══ SOURCE DATA

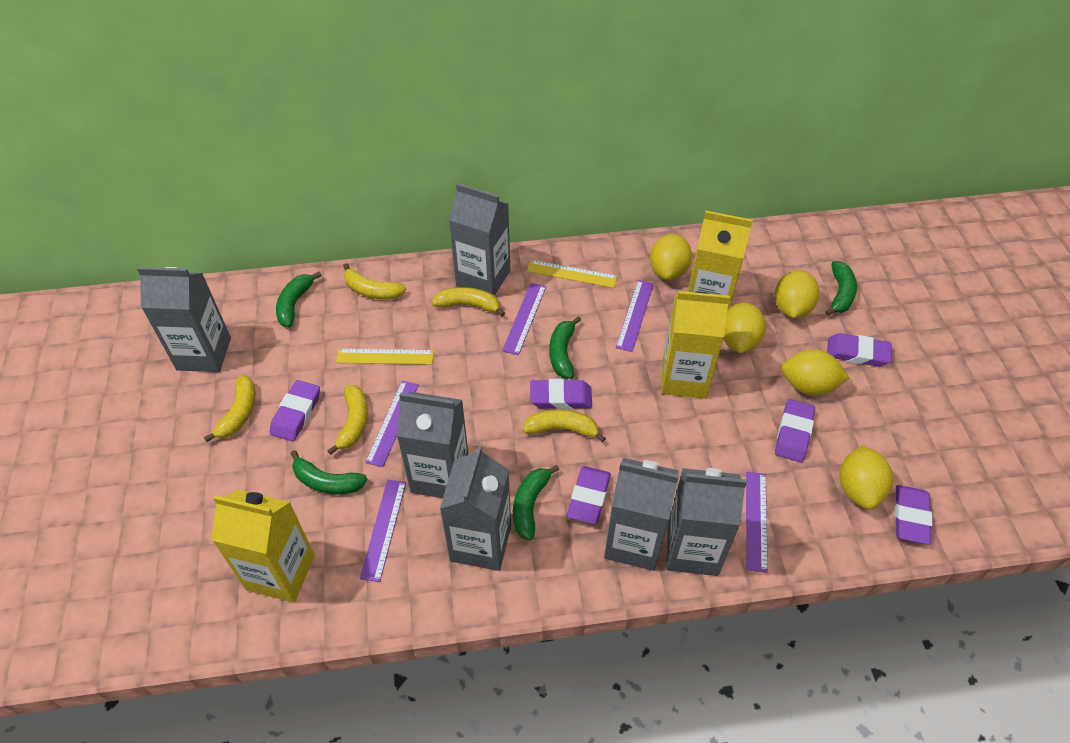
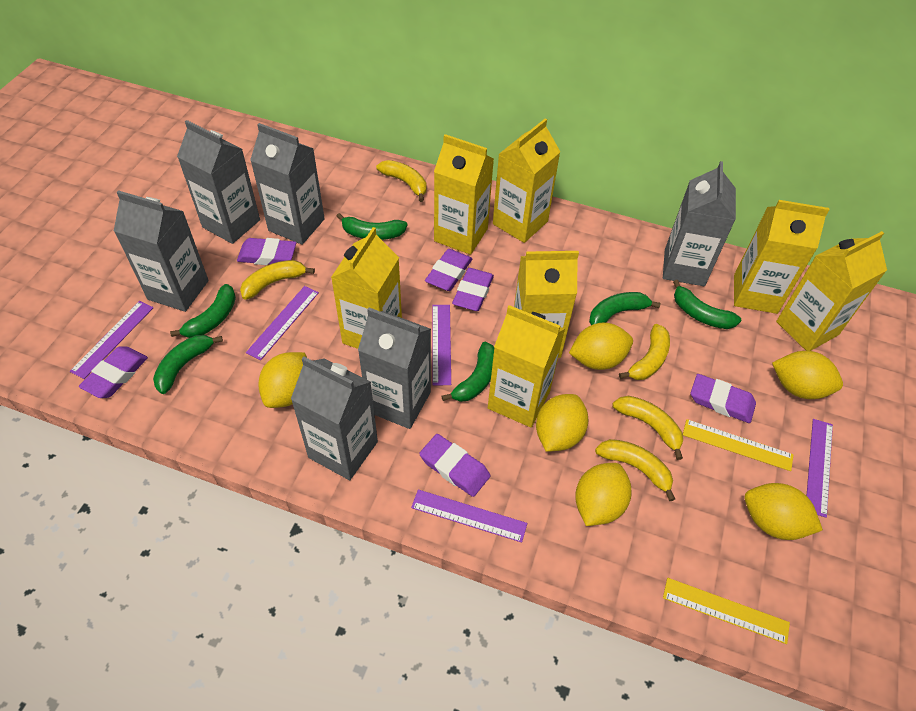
green banana: 5 -> 6
yellow carton: 3 -> 7
yellow lemon: 5 -> 6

════

WHAT NEEDS TO BE DONE: Repeat the listing above exactly, with no pictures.

RESPONSE BELOW:
green banana: 5 -> 6
yellow carton: 3 -> 7
yellow lemon: 5 -> 6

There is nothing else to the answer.